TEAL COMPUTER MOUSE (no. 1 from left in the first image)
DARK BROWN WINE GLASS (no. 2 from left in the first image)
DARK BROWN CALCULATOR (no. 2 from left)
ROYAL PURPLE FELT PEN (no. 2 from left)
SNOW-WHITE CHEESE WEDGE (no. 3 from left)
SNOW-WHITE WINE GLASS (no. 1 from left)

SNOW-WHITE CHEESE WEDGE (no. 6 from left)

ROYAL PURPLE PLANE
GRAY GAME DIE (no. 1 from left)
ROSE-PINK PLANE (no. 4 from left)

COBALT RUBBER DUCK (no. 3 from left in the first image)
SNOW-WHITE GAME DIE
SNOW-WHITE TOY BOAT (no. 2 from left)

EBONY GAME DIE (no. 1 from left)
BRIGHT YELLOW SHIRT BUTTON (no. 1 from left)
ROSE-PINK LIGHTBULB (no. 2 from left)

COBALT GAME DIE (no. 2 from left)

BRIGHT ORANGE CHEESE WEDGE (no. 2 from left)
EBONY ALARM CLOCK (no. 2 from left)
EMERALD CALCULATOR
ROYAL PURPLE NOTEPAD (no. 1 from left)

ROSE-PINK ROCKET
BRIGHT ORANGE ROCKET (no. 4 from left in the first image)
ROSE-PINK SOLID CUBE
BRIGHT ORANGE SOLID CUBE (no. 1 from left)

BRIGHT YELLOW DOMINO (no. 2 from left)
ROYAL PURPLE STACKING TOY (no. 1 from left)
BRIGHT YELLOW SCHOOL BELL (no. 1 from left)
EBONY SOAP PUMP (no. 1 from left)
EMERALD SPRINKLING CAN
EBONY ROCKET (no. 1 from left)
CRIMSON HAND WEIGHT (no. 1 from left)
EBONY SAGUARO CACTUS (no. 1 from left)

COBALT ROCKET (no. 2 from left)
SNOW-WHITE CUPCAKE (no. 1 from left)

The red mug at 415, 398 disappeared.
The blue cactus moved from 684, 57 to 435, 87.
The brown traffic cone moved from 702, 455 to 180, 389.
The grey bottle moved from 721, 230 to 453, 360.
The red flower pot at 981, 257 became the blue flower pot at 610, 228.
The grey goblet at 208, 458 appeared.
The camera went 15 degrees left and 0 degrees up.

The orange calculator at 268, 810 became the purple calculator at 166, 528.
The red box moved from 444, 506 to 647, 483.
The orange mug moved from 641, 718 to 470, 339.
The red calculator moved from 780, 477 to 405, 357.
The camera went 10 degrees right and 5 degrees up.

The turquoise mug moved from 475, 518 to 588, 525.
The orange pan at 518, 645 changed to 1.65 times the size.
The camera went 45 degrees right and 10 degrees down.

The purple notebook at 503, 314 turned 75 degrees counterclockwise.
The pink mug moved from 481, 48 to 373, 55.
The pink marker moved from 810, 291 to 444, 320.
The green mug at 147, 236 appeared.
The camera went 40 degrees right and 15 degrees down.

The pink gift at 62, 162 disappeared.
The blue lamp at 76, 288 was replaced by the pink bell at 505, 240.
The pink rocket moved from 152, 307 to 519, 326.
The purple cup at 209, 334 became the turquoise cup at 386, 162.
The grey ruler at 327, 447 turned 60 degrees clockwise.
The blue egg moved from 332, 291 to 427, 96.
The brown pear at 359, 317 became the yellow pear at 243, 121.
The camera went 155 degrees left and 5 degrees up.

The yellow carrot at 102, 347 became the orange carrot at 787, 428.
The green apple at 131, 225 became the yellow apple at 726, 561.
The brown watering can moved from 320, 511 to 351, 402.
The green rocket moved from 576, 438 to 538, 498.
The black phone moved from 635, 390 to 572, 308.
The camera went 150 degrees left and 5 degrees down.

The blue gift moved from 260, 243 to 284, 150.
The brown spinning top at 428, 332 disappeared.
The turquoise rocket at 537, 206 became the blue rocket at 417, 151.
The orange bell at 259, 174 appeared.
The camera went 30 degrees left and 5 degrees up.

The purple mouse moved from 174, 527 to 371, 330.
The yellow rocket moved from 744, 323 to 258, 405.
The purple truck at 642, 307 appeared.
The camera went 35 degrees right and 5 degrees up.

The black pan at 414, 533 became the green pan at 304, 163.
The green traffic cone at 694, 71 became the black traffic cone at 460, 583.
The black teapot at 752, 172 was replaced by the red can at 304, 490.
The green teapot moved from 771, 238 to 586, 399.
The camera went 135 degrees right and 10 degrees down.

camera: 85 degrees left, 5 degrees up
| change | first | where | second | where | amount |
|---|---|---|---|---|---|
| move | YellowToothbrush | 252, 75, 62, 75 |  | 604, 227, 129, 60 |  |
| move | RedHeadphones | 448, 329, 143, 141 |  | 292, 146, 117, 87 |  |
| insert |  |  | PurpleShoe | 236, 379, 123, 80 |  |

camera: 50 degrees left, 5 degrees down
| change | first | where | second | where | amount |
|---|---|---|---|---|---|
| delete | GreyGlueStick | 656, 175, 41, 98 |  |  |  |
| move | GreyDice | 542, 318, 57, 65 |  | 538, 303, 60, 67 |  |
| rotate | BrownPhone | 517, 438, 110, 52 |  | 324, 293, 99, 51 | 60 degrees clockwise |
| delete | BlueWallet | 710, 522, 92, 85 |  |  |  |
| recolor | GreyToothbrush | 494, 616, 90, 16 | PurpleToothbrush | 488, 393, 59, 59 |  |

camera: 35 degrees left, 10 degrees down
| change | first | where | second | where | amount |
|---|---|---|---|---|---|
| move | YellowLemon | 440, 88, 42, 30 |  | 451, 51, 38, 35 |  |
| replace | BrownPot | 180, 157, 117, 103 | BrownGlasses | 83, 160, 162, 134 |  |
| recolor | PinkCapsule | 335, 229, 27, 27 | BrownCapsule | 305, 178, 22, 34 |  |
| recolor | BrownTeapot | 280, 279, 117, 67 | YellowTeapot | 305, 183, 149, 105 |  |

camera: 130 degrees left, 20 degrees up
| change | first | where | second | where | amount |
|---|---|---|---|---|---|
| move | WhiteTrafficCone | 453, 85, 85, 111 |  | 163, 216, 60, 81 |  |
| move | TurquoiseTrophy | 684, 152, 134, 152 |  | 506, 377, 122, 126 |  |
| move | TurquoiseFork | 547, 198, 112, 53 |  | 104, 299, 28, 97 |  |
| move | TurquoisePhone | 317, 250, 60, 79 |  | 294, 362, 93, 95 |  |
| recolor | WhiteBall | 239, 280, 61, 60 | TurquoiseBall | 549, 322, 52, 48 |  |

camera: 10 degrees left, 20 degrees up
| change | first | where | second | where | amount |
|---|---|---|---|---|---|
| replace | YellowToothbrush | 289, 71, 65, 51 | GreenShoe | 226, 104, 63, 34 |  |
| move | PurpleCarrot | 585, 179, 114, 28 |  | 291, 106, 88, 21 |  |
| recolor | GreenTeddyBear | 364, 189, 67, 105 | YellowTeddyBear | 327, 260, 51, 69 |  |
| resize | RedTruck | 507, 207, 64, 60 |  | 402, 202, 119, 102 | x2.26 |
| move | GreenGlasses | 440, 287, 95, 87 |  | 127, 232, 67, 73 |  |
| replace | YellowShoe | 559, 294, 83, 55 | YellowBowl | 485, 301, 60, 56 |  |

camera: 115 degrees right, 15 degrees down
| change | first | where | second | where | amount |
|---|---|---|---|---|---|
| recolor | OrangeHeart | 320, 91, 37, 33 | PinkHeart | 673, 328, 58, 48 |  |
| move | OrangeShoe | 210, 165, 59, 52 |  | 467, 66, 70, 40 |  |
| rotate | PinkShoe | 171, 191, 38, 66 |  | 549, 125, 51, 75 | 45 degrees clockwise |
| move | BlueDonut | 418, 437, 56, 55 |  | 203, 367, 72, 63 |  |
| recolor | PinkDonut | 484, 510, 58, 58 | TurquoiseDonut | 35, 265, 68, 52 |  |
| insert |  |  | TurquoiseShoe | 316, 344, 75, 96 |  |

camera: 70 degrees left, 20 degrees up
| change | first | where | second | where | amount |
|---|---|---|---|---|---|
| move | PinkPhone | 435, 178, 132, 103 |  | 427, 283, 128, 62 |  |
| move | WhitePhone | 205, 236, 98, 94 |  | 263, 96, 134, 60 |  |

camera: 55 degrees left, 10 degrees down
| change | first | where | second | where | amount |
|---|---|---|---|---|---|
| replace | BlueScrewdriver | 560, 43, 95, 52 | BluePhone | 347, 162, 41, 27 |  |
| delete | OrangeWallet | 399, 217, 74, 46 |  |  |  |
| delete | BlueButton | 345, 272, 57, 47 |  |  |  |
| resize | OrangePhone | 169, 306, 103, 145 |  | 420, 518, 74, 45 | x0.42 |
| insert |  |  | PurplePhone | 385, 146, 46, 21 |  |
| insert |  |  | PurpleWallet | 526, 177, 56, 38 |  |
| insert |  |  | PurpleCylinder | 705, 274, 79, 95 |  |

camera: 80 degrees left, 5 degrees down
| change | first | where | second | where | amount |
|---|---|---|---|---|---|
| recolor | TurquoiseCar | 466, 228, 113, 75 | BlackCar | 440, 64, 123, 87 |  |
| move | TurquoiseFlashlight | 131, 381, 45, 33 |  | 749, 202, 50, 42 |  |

○ ○ ○

> [WORK ORDER]: Please copy, word for word, every line from the first line of the records through the line containing "SNOW-WHITE CHEESE WEDGE (no. 3 from left)", with both of those lines included and nothing else.

> [ANSWER SECTION]:
TEAL COMPUTER MOUSE (no. 1 from left in the first image)
DARK BROWN WINE GLASS (no. 2 from left in the first image)
DARK BROWN CALCULATOR (no. 2 from left)
ROYAL PURPLE FELT PEN (no. 2 from left)
SNOW-WHITE CHEESE WEDGE (no. 3 from left)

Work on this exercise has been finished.